■ Entries supplied
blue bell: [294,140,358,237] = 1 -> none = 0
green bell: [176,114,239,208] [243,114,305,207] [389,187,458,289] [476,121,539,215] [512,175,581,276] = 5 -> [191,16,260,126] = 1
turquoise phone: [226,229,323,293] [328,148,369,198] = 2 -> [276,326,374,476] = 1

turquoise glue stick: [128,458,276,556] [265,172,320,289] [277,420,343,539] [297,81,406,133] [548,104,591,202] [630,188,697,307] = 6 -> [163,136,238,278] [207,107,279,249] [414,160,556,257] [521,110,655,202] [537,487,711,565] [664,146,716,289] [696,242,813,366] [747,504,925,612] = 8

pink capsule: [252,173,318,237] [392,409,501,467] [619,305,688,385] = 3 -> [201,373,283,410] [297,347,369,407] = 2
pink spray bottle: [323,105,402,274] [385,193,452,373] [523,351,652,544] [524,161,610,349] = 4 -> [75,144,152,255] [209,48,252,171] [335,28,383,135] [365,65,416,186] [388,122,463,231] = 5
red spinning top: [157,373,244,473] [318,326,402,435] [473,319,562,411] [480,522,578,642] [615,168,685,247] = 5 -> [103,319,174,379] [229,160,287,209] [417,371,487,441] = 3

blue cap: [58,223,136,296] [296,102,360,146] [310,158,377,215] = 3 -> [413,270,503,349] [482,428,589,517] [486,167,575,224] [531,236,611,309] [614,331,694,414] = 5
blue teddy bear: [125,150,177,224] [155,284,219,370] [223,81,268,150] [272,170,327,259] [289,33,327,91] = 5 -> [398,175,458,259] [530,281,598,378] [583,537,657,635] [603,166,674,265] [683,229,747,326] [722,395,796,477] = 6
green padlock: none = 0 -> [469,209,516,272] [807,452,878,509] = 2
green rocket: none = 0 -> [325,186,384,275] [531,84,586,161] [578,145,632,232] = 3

■ Aim of the exercise
On how many lines above does the word "bell" appear? Only the number should be given.

■ Expected output
2